Assigned task: Output all entries exactly as they appear and skip the pictures.

Source material:
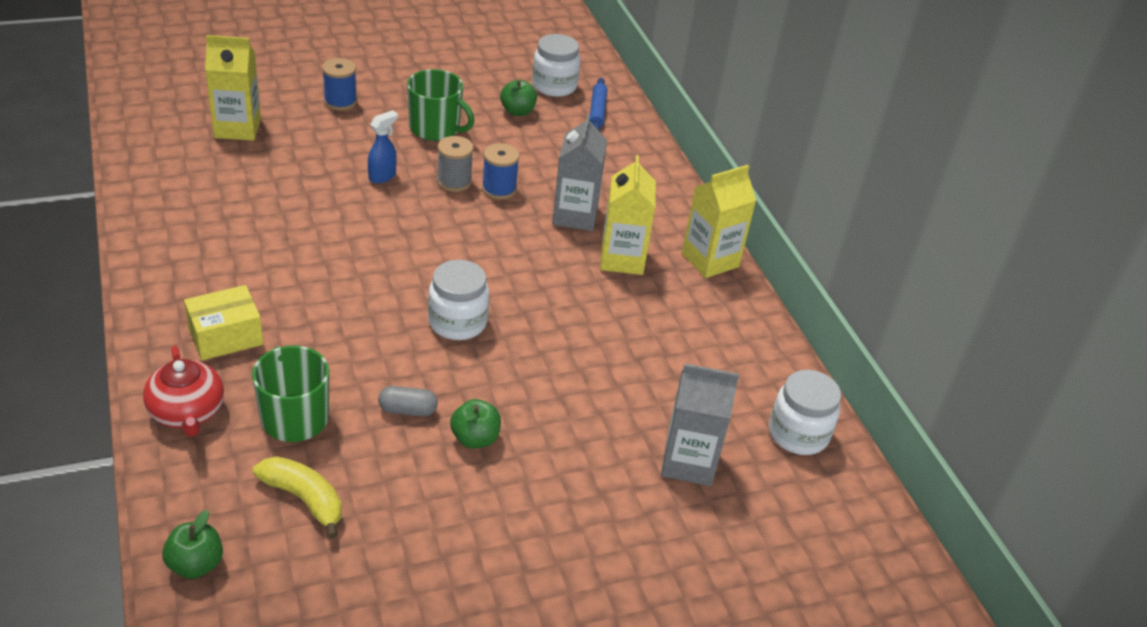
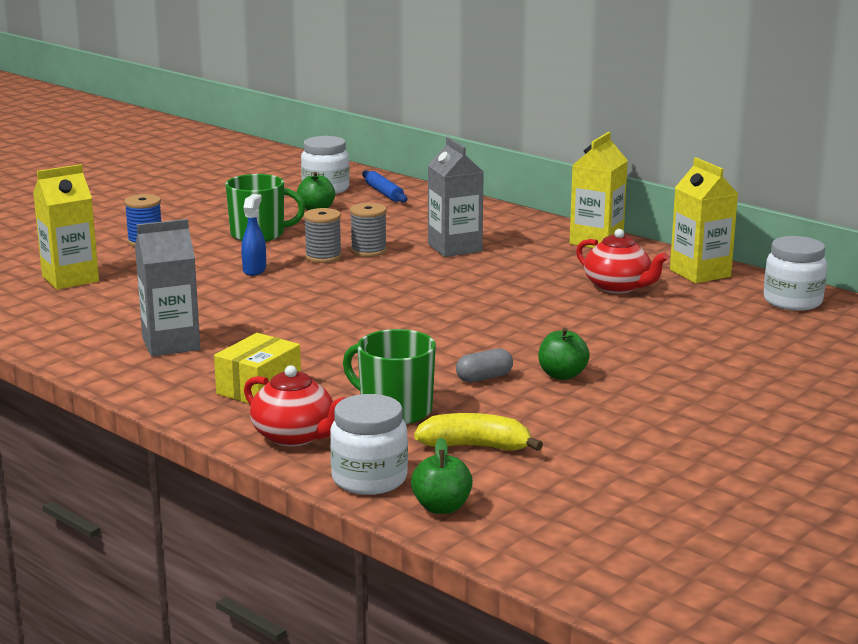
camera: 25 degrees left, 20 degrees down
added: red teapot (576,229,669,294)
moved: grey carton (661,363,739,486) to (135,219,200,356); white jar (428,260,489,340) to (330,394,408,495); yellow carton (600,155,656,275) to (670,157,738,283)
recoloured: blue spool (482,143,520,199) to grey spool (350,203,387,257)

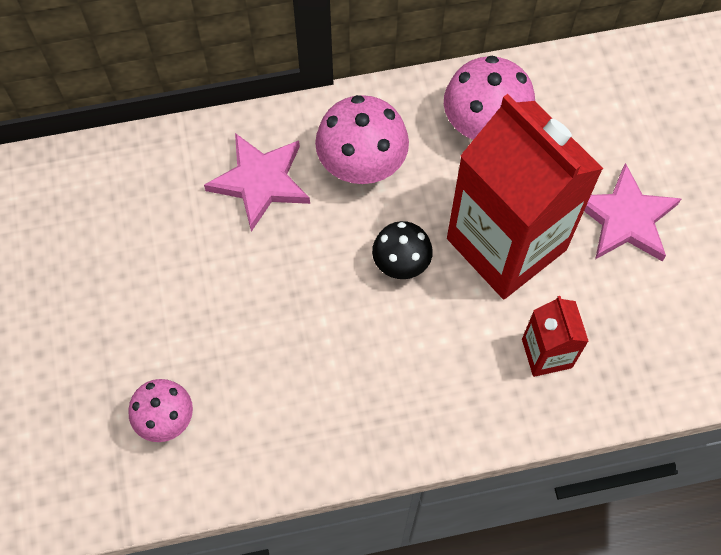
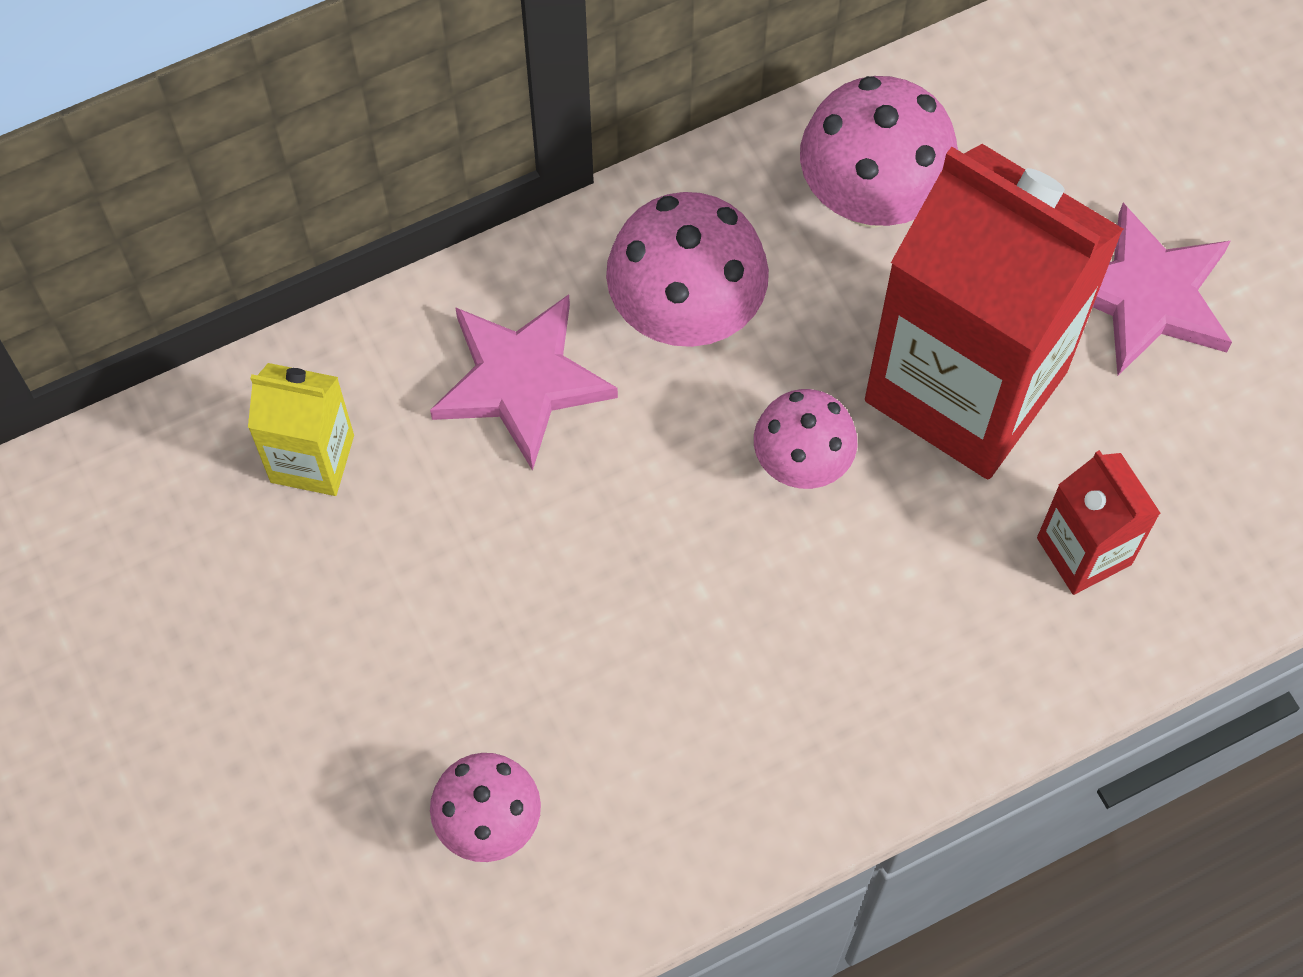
camera: 15 degrees left, 0 degrees up
added: yellow carton (248,363,354,496)
recoloured: black mushroom (372,221,433,279) to pink mushroom (754,389,857,489)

Answer box:
camera: 25 degrees left, 20 degrees down
added: red teapot (576,229,669,294)
moved: grey carton (661,363,739,486) to (135,219,200,356); white jar (428,260,489,340) to (330,394,408,495); yellow carton (600,155,656,275) to (670,157,738,283)
recoloured: blue spool (482,143,520,199) to grey spool (350,203,387,257)

camera: 15 degrees left, 0 degrees up
added: yellow carton (248,363,354,496)
recoloured: black mushroom (372,221,433,279) to pink mushroom (754,389,857,489)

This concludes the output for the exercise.